Excerpts from a dataset:

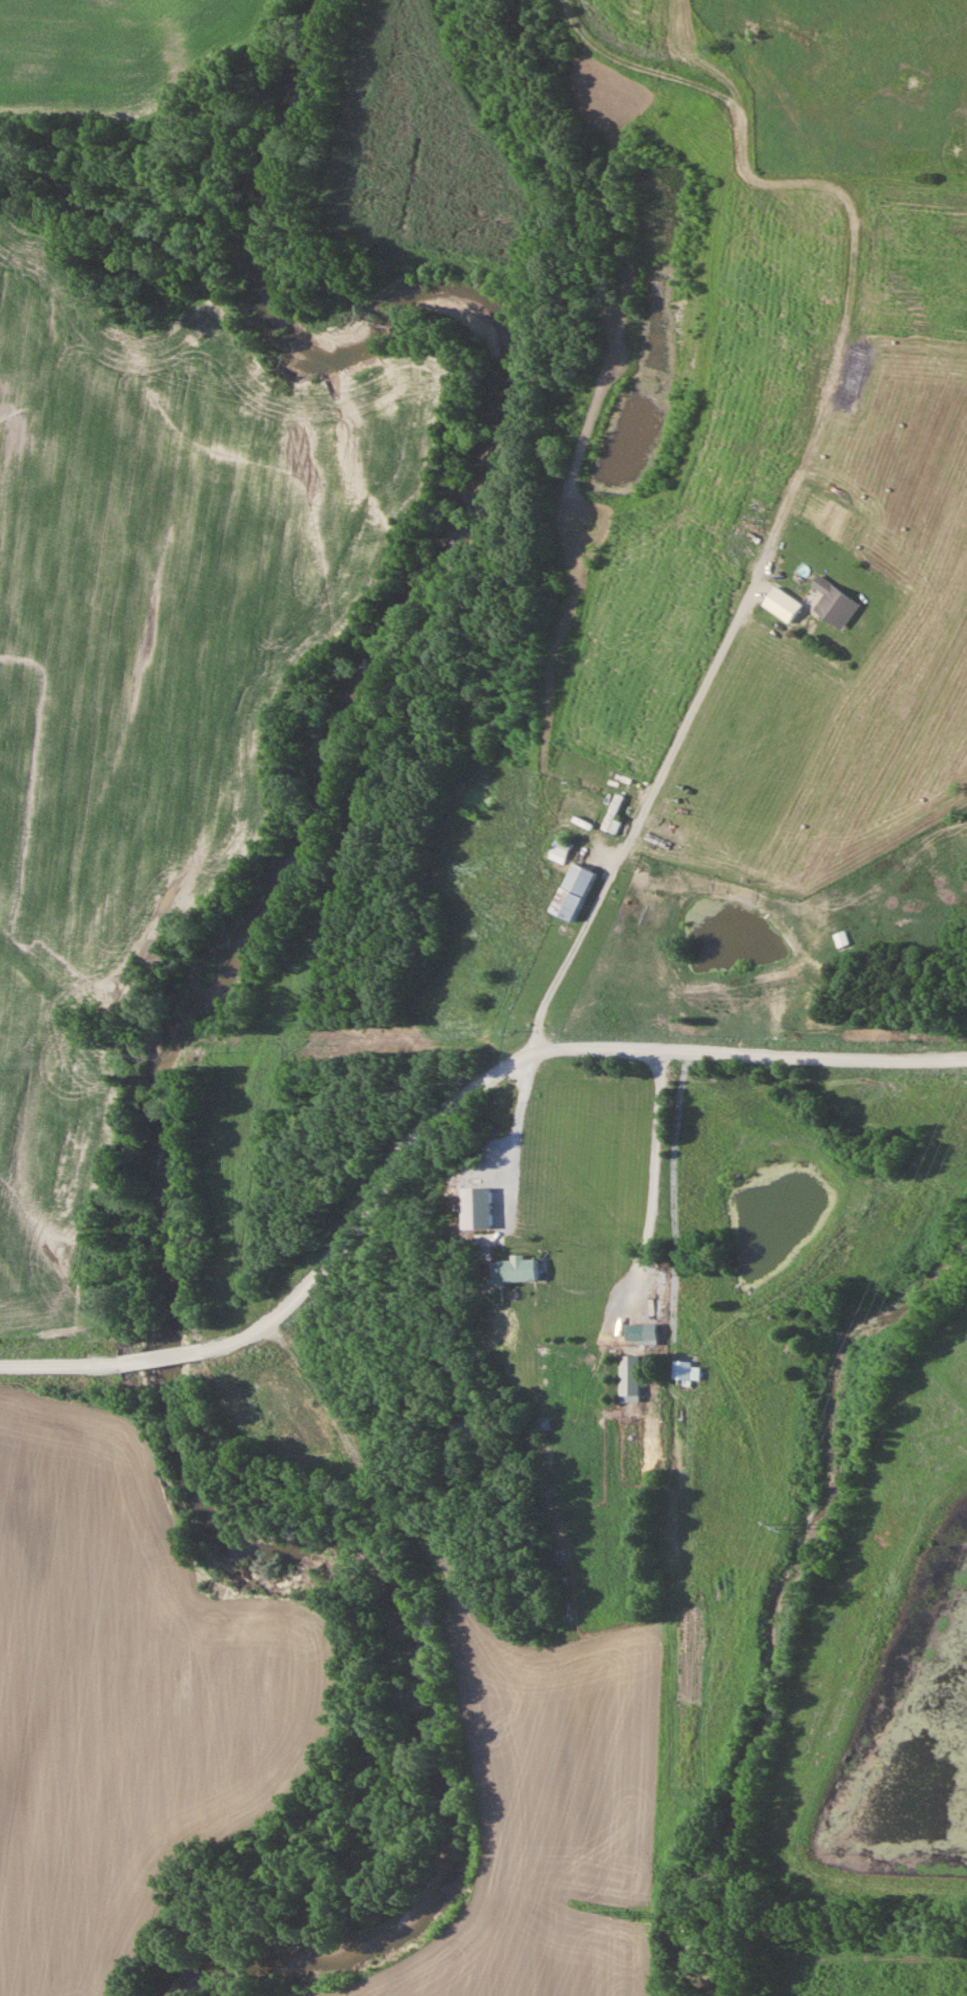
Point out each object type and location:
road: (872, 463)
building: (828, 604)
road: (647, 843)
building: (552, 848)
building: (563, 893)
building: (839, 940)
road: (431, 1114)
road: (655, 1174)
building: (480, 1218)
building: (512, 1271)
building: (632, 1335)
building: (685, 1372)
power tower: (779, 1537)
power tower: (612, 1915)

■ Your goal ■
Write out the entries again, exactly as given, skipping any images.

■ Result of this task ■
Point out each object type and location:
road: (872, 463)
building: (828, 604)
road: (647, 843)
building: (552, 848)
building: (563, 893)
building: (839, 940)
road: (431, 1114)
road: (655, 1174)
building: (480, 1218)
building: (512, 1271)
building: (632, 1335)
building: (685, 1372)
power tower: (779, 1537)
power tower: (612, 1915)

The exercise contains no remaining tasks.